◆ Data in this exercise ◆

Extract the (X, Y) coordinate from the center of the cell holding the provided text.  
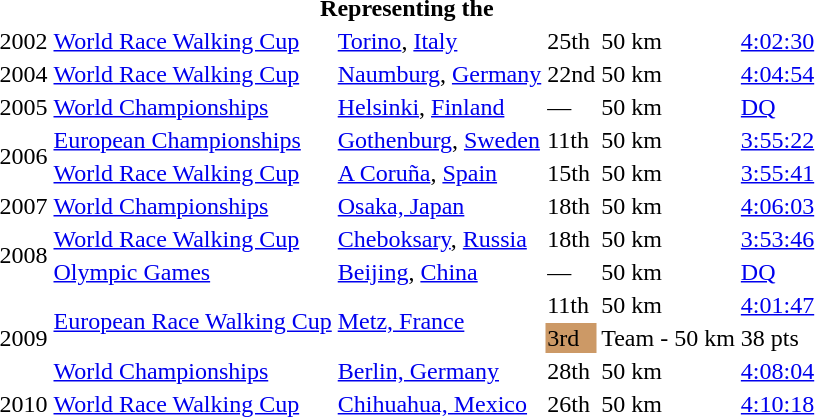
Berlin, Germany (440, 371)
Naumburg, Germany (440, 74)
Olympic Games (192, 272)
4:02:30 (777, 41)
Metz, France (440, 322)
4:01:47 (777, 305)
Beijing, China (440, 272)
Gothenburg, Sweden (440, 140)
4:06:03 (777, 206)
Cheboksary, Russia (440, 239)
15th (572, 173)
4:08:04 (777, 371)
4:04:54 (777, 74)
European Championships (192, 140)
25th (572, 41)
22nd (572, 74)
Osaka, Japan (440, 206)
3:53:46 (777, 239)
European Race Walking Cup (192, 322)
3:55:41 (777, 173)
Torino, Italy (440, 41)
3rd (572, 338)
Team - 50 km (668, 338)
Helsinki, Finland (440, 107)
3:55:22 (777, 140)
38 pts (777, 338)
28th (572, 371)
A Coruña, Spain (440, 173)
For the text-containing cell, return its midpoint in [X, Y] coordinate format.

◆ Required task ◆
Swap every "coordinate" in the records for "point" and leave everything else as it is. Omit the pictures from your answer.

◆ Task result ◆
Extract the (X, Y) point from the center of the cell holding the provided text.  
Berlin, Germany (440, 371)
Naumburg, Germany (440, 74)
Olympic Games (192, 272)
4:02:30 (777, 41)
Metz, France (440, 322)
4:01:47 (777, 305)
Beijing, China (440, 272)
Gothenburg, Sweden (440, 140)
4:06:03 (777, 206)
Cheboksary, Russia (440, 239)
15th (572, 173)
4:08:04 (777, 371)
4:04:54 (777, 74)
European Championships (192, 140)
25th (572, 41)
22nd (572, 74)
Osaka, Japan (440, 206)
3:53:46 (777, 239)
European Race Walking Cup (192, 322)
3:55:41 (777, 173)
Torino, Italy (440, 41)
3rd (572, 338)
Team - 50 km (668, 338)
Helsinki, Finland (440, 107)
3:55:22 (777, 140)
38 pts (777, 338)
28th (572, 371)
A Coruña, Spain (440, 173)
For the text-containing cell, return its midpoint in [X, Y] point format.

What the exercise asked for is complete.